* Work required
Check each line below for the word "tambour". Then give only how many lines have it.

* Recorded information
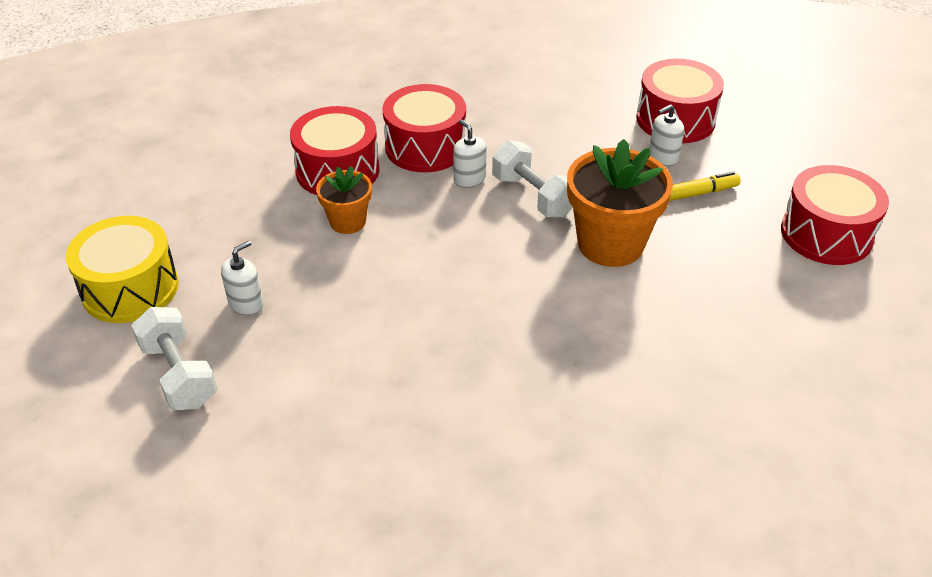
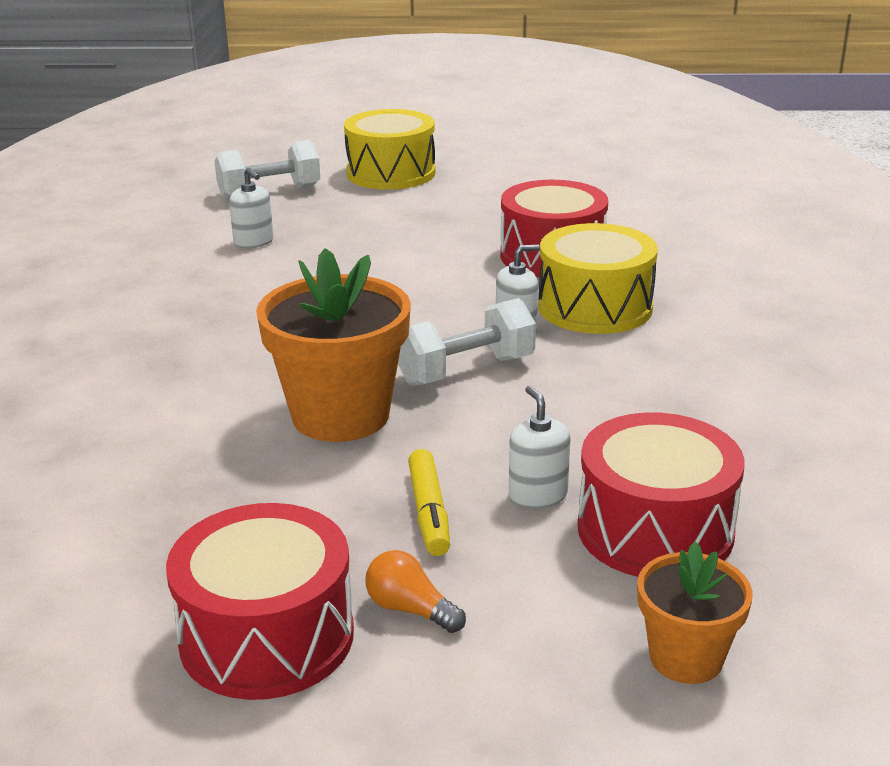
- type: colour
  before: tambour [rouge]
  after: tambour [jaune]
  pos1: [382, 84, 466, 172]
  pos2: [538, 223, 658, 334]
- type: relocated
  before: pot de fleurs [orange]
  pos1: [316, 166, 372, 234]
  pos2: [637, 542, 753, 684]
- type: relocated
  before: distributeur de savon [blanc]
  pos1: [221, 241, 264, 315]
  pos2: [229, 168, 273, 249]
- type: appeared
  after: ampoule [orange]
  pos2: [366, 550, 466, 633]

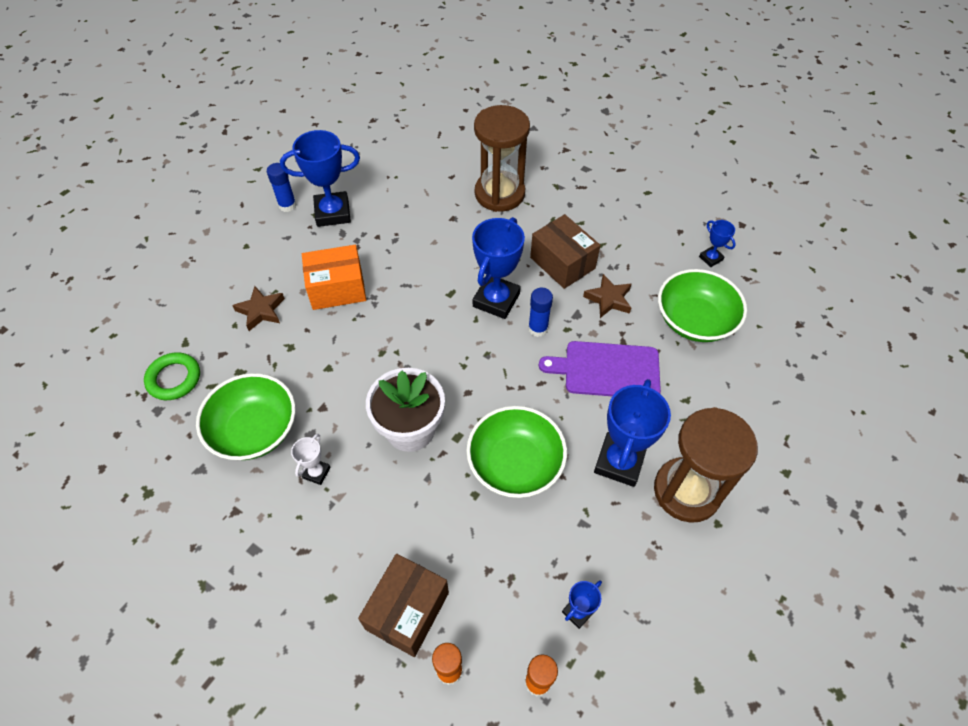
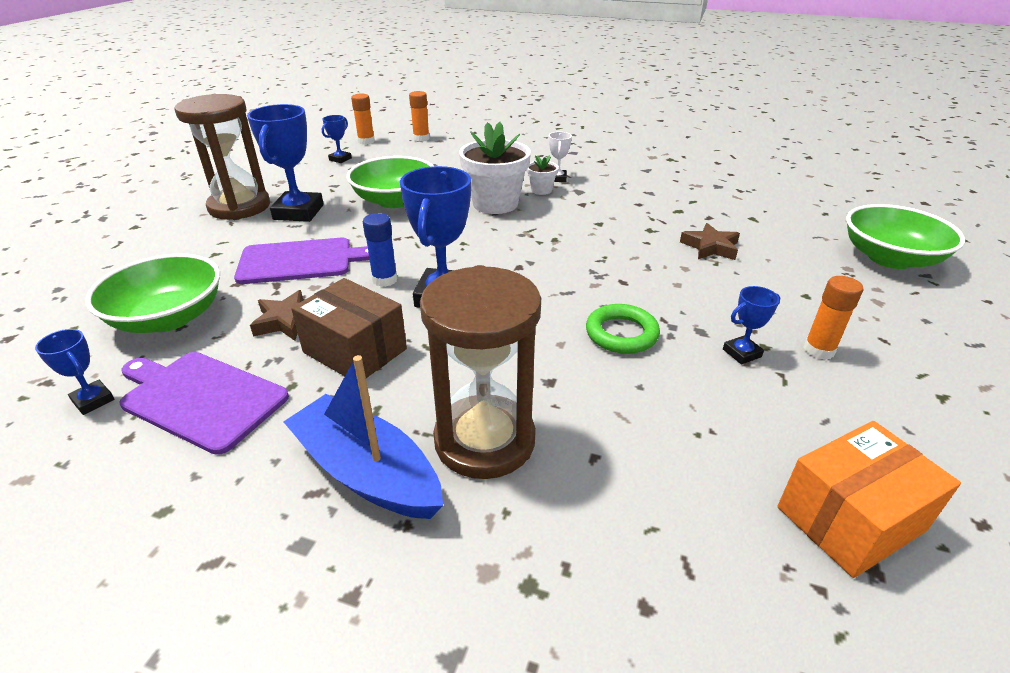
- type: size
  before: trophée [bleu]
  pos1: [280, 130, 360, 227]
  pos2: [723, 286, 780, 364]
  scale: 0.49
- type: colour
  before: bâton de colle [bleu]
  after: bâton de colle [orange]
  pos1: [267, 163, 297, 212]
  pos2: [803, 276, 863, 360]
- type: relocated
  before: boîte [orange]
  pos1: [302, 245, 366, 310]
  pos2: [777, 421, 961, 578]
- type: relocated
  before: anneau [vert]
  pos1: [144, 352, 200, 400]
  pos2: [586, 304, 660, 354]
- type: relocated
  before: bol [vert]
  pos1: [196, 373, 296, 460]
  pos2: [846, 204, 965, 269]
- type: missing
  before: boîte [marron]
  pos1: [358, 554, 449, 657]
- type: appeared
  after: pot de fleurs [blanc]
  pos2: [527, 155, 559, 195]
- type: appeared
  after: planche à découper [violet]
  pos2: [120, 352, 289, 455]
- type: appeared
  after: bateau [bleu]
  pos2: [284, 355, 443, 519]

* Answer to this exercise
2